▶ BRIEF
Scan the entries below and extract each line with the word "wiper" in it.

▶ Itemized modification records
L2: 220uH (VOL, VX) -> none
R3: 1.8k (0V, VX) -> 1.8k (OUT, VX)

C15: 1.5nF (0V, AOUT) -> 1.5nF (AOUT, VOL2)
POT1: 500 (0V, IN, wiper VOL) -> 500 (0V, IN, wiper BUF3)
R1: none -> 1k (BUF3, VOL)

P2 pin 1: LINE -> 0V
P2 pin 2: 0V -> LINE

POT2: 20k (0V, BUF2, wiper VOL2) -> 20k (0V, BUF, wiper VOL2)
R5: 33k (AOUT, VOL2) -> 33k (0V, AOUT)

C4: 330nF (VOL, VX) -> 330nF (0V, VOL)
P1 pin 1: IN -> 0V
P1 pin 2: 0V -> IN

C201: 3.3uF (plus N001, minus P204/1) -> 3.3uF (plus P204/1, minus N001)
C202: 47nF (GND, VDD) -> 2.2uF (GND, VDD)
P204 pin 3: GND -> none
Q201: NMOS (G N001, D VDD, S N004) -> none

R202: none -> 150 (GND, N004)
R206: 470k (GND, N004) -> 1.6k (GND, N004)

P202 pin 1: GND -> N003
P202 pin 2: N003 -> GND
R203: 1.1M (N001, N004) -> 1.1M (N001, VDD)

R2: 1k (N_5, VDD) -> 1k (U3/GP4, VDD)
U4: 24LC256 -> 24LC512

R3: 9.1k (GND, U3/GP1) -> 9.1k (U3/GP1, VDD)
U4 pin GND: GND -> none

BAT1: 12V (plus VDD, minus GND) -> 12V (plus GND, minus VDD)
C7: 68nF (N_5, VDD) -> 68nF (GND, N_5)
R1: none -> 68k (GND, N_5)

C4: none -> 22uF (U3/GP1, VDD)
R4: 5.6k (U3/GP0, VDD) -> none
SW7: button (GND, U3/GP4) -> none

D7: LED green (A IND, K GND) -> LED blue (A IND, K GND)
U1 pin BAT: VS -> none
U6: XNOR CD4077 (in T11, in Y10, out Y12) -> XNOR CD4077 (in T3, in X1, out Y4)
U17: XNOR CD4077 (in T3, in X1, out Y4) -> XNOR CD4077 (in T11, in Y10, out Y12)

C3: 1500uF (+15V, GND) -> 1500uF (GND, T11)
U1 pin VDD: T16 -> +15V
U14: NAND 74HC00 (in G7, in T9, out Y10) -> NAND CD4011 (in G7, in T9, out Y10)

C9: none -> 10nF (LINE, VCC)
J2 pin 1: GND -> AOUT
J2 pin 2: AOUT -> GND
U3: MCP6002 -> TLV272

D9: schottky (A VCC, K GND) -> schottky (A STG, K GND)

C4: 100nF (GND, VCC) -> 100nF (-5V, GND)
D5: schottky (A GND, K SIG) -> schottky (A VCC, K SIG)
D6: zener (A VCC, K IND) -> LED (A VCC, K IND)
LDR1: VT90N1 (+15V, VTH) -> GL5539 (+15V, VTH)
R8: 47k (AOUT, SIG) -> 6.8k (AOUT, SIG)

▶ ANSWER TO THIS PROBLEM
POT1: 500 (0V, IN, wiper VOL) -> 500 (0V, IN, wiper BUF3)
POT2: 20k (0V, BUF2, wiper VOL2) -> 20k (0V, BUF, wiper VOL2)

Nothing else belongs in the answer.